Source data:
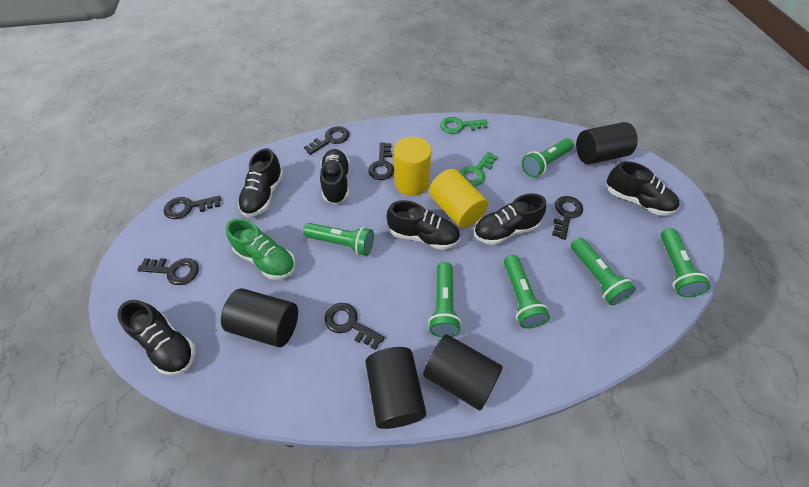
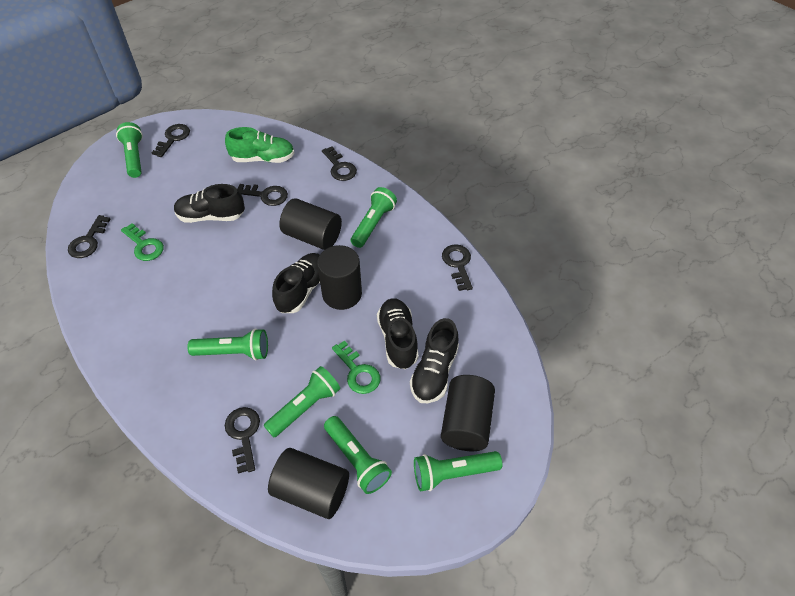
black shoe: [117,300,195,375] [238,148,284,217] [320,149,350,204] [387,200,460,250] [474,193,546,245] [607,161,679,216] = 6 -> [174,184,245,223] [272,253,320,313] [377,298,419,369] [410,318,459,403] = 4
yellow cylinder: [394,137,432,196] [429,169,488,228] = 2 -> none = 0

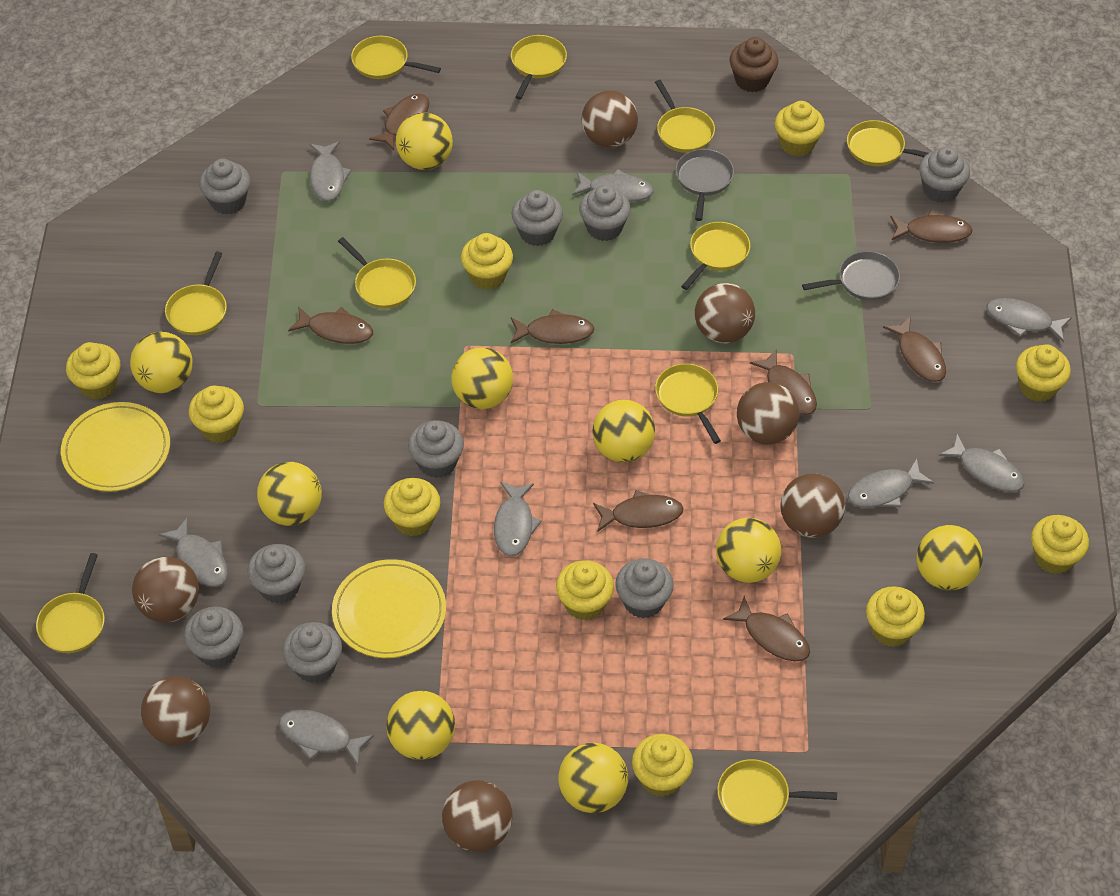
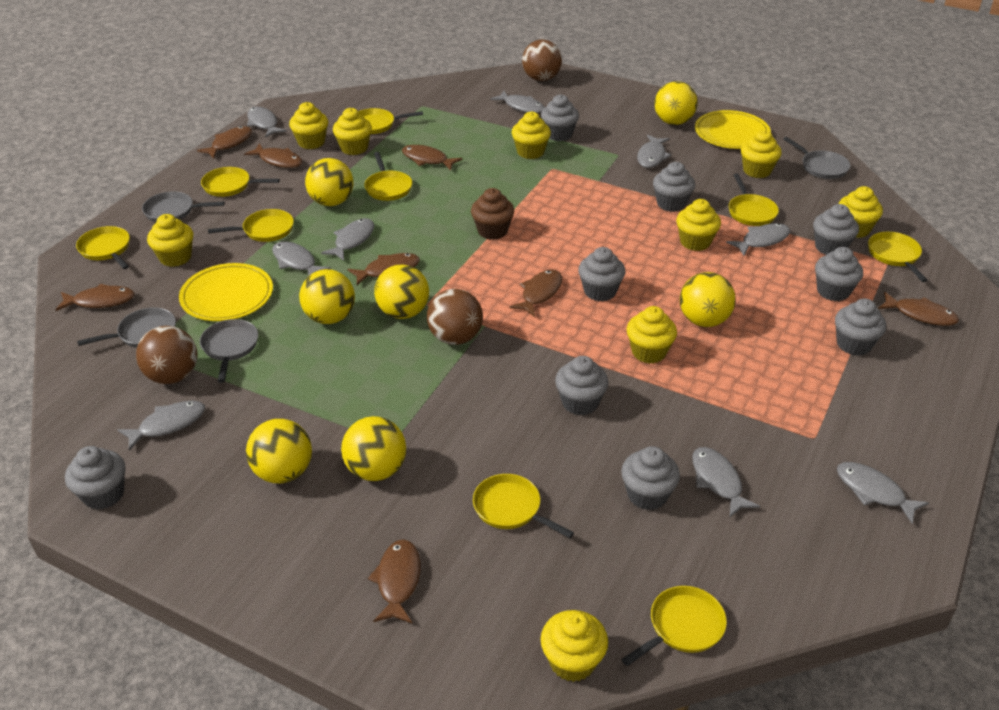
brown ball: [132,556,199,623] [141,676,210,745] [442,780,512,852] [581,91,638,148] [695,283,755,343] [737,382,799,445] [780,473,845,538] = 7 -> [136,326,197,384] [427,289,483,345] [522,40,562,81] = 3
grey fish: [159,517,228,587] [279,710,374,766] [310,141,352,201] [494,482,542,557] [572,169,654,202] [848,458,934,508] [939,434,1025,492] [986,298,1071,342] = 8 -> [118,401,205,451] [247,106,287,138] [272,241,331,276] [321,218,374,261] [490,90,545,113] [637,135,671,168] [692,447,760,517] [726,223,790,256] [837,462,929,524] = 9
grey pan: [676,149,734,221] [802,251,900,301] = 2 -> [77,307,176,348] [142,191,225,222] [200,319,258,383] [783,137,850,179] = 4
yellow ball: [130,332,192,393] [257,462,322,526] [386,691,455,760] [396,113,453,170] [451,347,513,409] [558,743,628,813] [592,400,655,463] [716,518,781,583] [917,525,983,591] = 9 -> [246,419,312,483] [299,269,355,324] [305,158,353,206] [341,416,406,481] [374,264,429,319] [654,81,698,125] [680,272,736,327] = 7
yellow cupcake: [66,342,120,400] [189,385,244,443] [384,478,440,536] [461,233,513,290] [556,561,614,620] [632,734,693,797] [775,101,825,156] [866,586,925,647] [1016,344,1071,402] [1031,515,1089,574] = 10 -> [147,214,193,267] [289,102,328,149] [333,108,372,155] [512,111,551,159] [541,610,608,682] [626,306,677,364] [676,199,721,251] [741,130,782,178] [838,186,883,238] = 9
yellow pan: [36,553,105,653] [165,252,227,335] [338,237,416,309] [351,36,441,79] [511,35,567,100] [655,80,715,153] [655,363,721,444] [681,222,751,290] [717,759,837,825] [847,120,928,166] = 10 -> [76,226,130,269] [201,167,280,197] [208,209,294,242] [358,108,423,134] [364,152,412,201] [473,474,574,538] [621,586,727,666] [729,174,779,226] [868,232,928,282] = 9

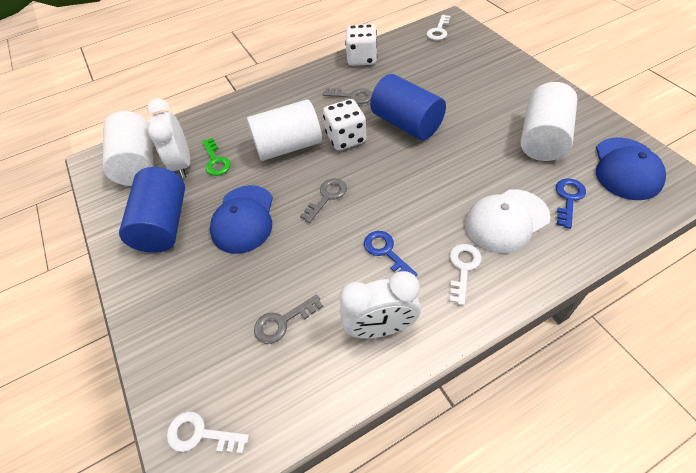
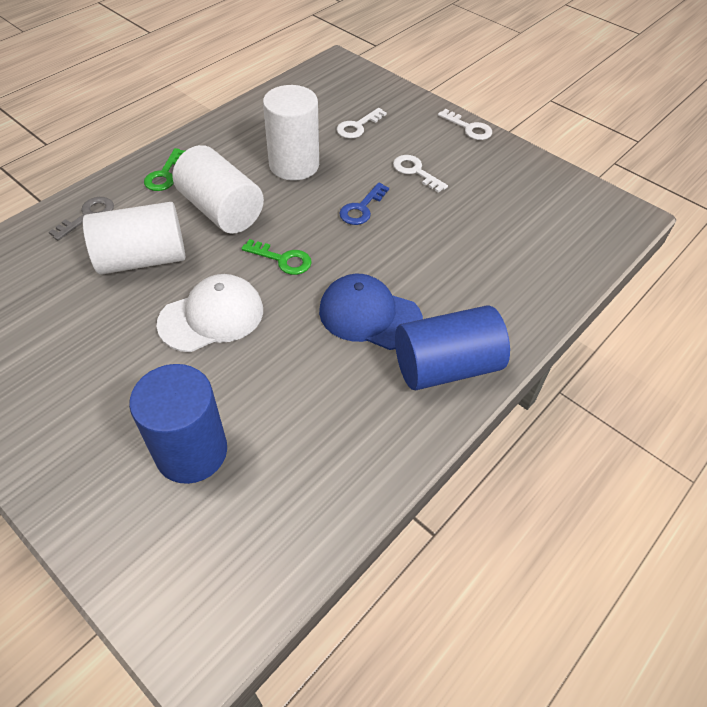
blue cap: [210,185,273,254] [596,137,666,200] = 2 -> [319,274,423,350] = 1
blue key: [364,231,418,277] [556,178,586,229] = 2 -> [339,182,389,225] = 1
green key: [202,138,231,176] = 1 -> [144,148,185,191] [241,239,312,275] = 2
grey key: [254,294,323,344] [300,178,347,223] [323,88,372,104] = 3 -> [49,197,114,240] = 1
white clock: [147,98,190,178] [340,271,421,339] = 2 -> none = 0
white dice: [323,99,367,151] [345,24,377,66] = 2 -> none = 0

EXERCISE:
Print all the lines above exactly as they are, but without the pictures.

SOLUTION TO THIS EXERCISE:
black shoe: [117,300,195,375] [238,148,284,217] [320,149,350,204] [387,200,460,250] [474,193,546,245] [607,161,679,216] = 6 -> [174,184,245,223] [272,253,320,313] [377,298,419,369] [410,318,459,403] = 4
yellow cylinder: [394,137,432,196] [429,169,488,228] = 2 -> none = 0

brown ball: [132,556,199,623] [141,676,210,745] [442,780,512,852] [581,91,638,148] [695,283,755,343] [737,382,799,445] [780,473,845,538] = 7 -> [136,326,197,384] [427,289,483,345] [522,40,562,81] = 3
grey fish: [159,517,228,587] [279,710,374,766] [310,141,352,201] [494,482,542,557] [572,169,654,202] [848,458,934,508] [939,434,1025,492] [986,298,1071,342] = 8 -> [118,401,205,451] [247,106,287,138] [272,241,331,276] [321,218,374,261] [490,90,545,113] [637,135,671,168] [692,447,760,517] [726,223,790,256] [837,462,929,524] = 9
grey pan: [676,149,734,221] [802,251,900,301] = 2 -> [77,307,176,348] [142,191,225,222] [200,319,258,383] [783,137,850,179] = 4
yellow ball: [130,332,192,393] [257,462,322,526] [386,691,455,760] [396,113,453,170] [451,347,513,409] [558,743,628,813] [592,400,655,463] [716,518,781,583] [917,525,983,591] = 9 -> [246,419,312,483] [299,269,355,324] [305,158,353,206] [341,416,406,481] [374,264,429,319] [654,81,698,125] [680,272,736,327] = 7
yellow cupcake: [66,342,120,400] [189,385,244,443] [384,478,440,536] [461,233,513,290] [556,561,614,620] [632,734,693,797] [775,101,825,156] [866,586,925,647] [1016,344,1071,402] [1031,515,1089,574] = 10 -> [147,214,193,267] [289,102,328,149] [333,108,372,155] [512,111,551,159] [541,610,608,682] [626,306,677,364] [676,199,721,251] [741,130,782,178] [838,186,883,238] = 9
yellow pan: [36,553,105,653] [165,252,227,335] [338,237,416,309] [351,36,441,79] [511,35,567,100] [655,80,715,153] [655,363,721,444] [681,222,751,290] [717,759,837,825] [847,120,928,166] = 10 -> [76,226,130,269] [201,167,280,197] [208,209,294,242] [358,108,423,134] [364,152,412,201] [473,474,574,538] [621,586,727,666] [729,174,779,226] [868,232,928,282] = 9

blue cap: [210,185,273,254] [596,137,666,200] = 2 -> [319,274,423,350] = 1
blue key: [364,231,418,277] [556,178,586,229] = 2 -> [339,182,389,225] = 1
green key: [202,138,231,176] = 1 -> [144,148,185,191] [241,239,312,275] = 2
grey key: [254,294,323,344] [300,178,347,223] [323,88,372,104] = 3 -> [49,197,114,240] = 1
white clock: [147,98,190,178] [340,271,421,339] = 2 -> none = 0
white dice: [323,99,367,151] [345,24,377,66] = 2 -> none = 0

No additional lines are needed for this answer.